Description of the task:
Your answer should be the exact lines of the data below from the one containing "C2: 2.2uF (plus" through the one containing "IC9 pin GND: GND -> MB"; please include nothing else.

(Dataset records)
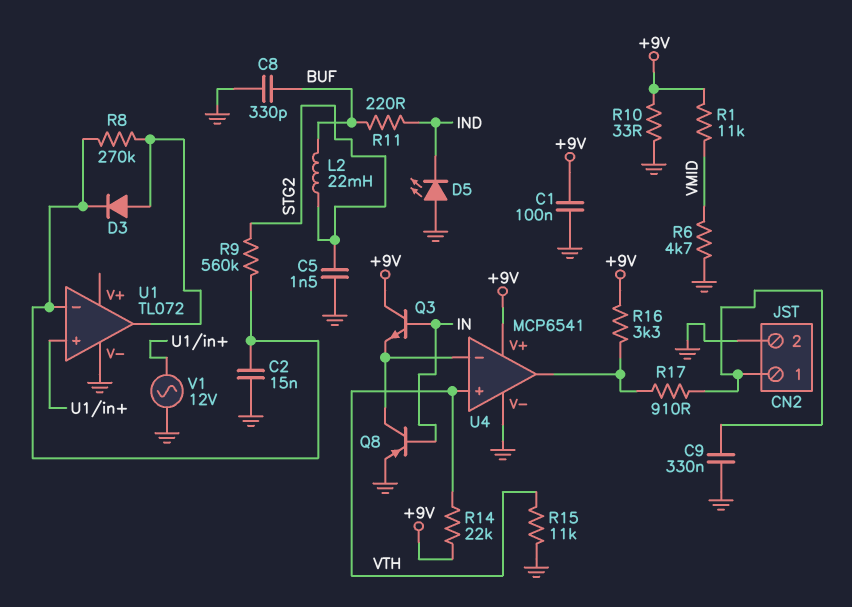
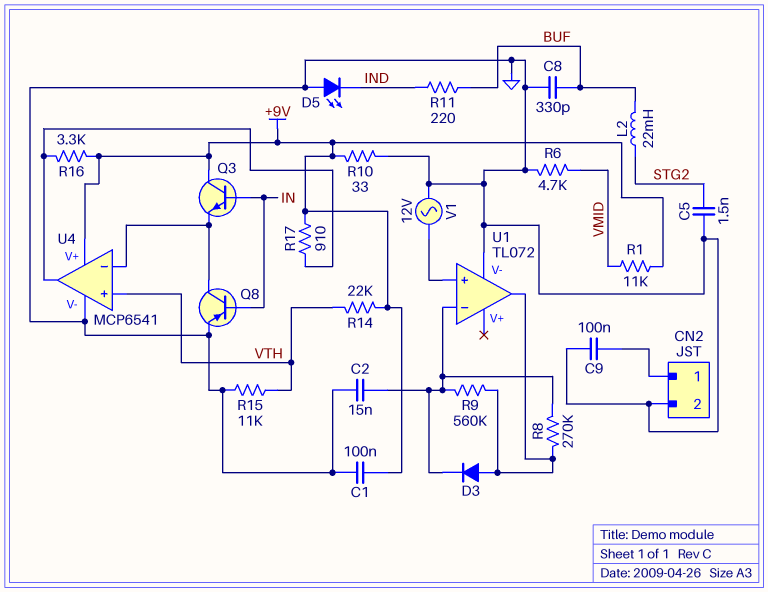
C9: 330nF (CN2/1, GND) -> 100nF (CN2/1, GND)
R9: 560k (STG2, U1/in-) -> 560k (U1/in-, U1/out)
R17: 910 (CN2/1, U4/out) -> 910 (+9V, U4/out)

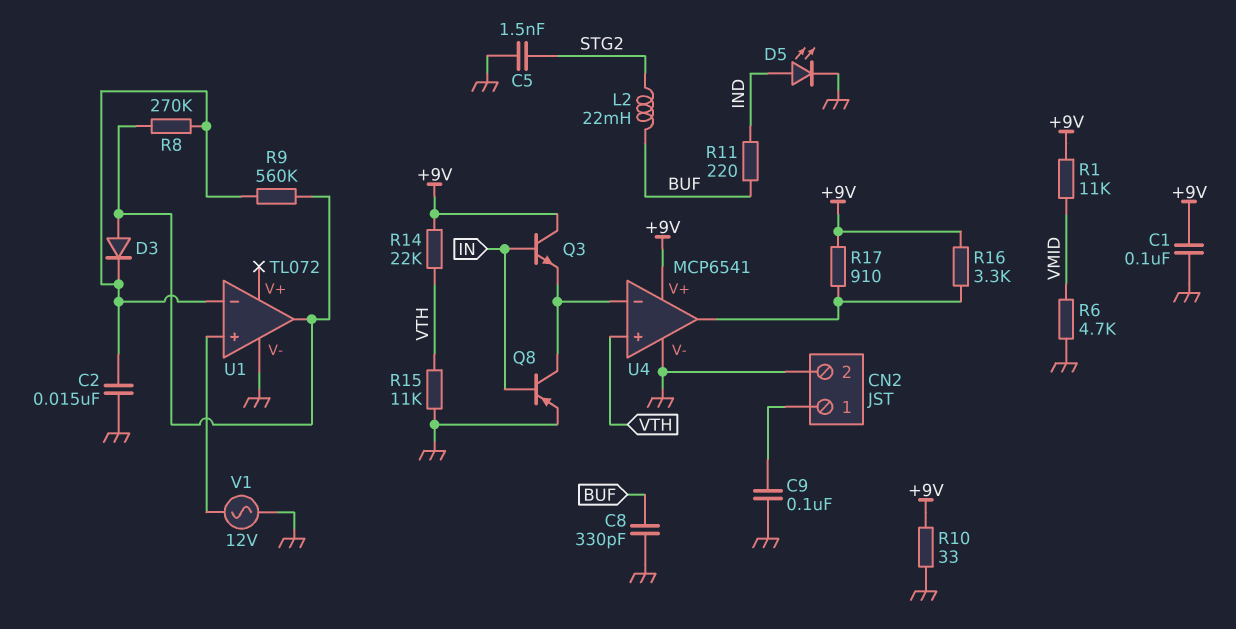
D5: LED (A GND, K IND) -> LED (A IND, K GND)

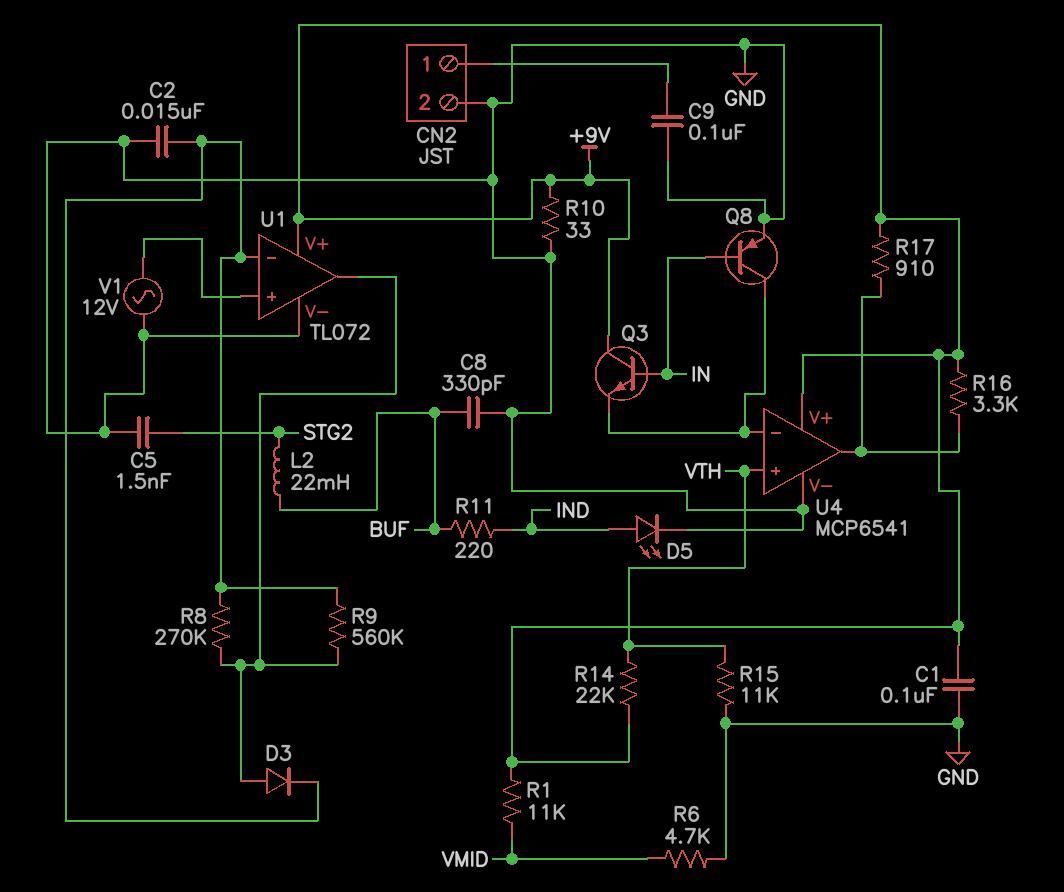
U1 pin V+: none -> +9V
---
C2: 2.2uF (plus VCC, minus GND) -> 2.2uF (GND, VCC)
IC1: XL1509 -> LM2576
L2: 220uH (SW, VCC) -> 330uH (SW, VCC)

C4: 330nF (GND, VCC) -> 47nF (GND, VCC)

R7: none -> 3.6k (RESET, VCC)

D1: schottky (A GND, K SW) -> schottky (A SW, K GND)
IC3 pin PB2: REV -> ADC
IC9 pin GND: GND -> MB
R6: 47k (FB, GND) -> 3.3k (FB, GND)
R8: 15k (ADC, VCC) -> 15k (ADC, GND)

Answer box:
C2: 2.2uF (plus VCC, minus GND) -> 2.2uF (GND, VCC)
IC1: XL1509 -> LM2576
L2: 220uH (SW, VCC) -> 330uH (SW, VCC)

C4: 330nF (GND, VCC) -> 47nF (GND, VCC)

R7: none -> 3.6k (RESET, VCC)

D1: schottky (A GND, K SW) -> schottky (A SW, K GND)
IC3 pin PB2: REV -> ADC
IC9 pin GND: GND -> MB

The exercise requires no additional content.